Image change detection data
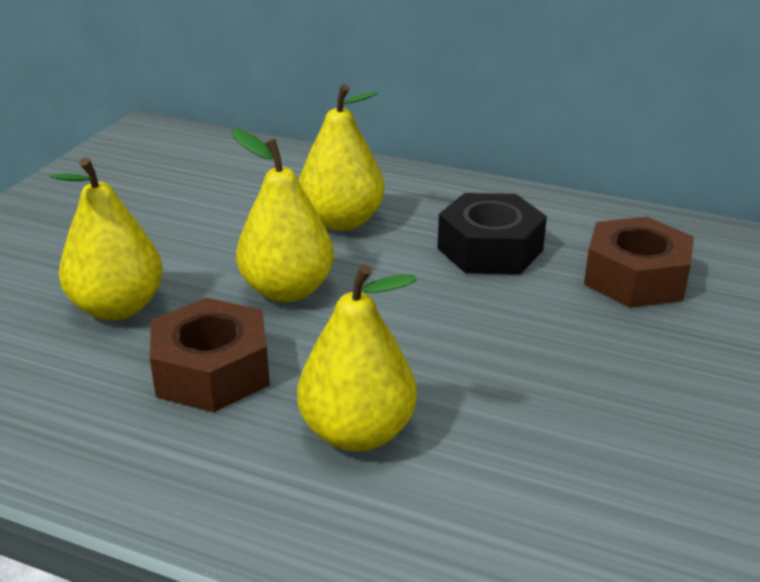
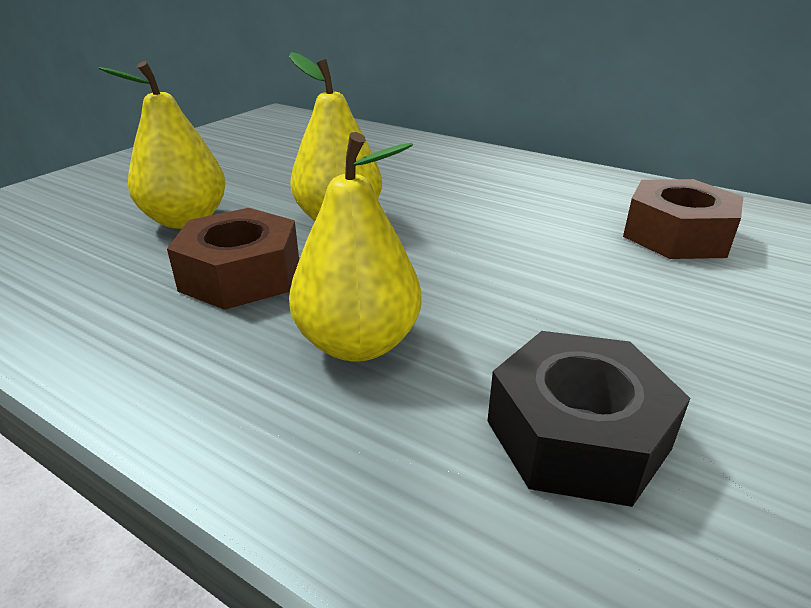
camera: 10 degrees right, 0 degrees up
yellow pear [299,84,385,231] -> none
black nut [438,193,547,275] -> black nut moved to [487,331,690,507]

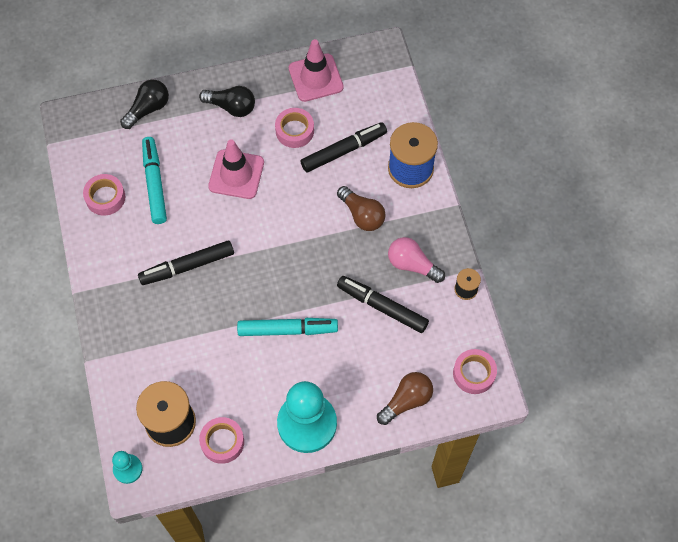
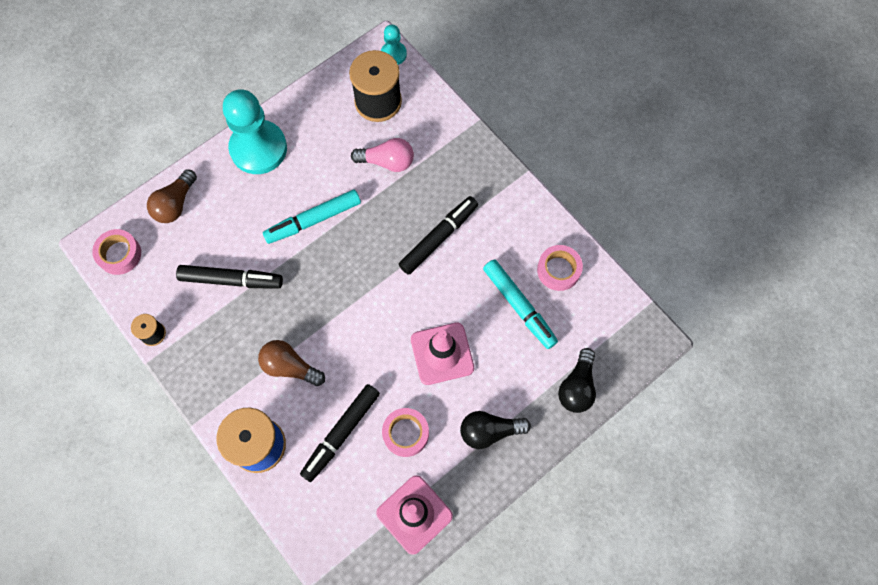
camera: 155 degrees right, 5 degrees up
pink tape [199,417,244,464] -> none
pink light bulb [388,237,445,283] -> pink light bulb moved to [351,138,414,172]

DIRECTIVE> Your copy should match the entries exactly, minus the pictures.

SOLUTION TO THIS EXERCISE>
camera: 10 degrees right, 0 degrees up
yellow pear [299,84,385,231] -> none
black nut [438,193,547,275] -> black nut moved to [487,331,690,507]

camera: 155 degrees right, 5 degrees up
pink tape [199,417,244,464] -> none
pink light bulb [388,237,445,283] -> pink light bulb moved to [351,138,414,172]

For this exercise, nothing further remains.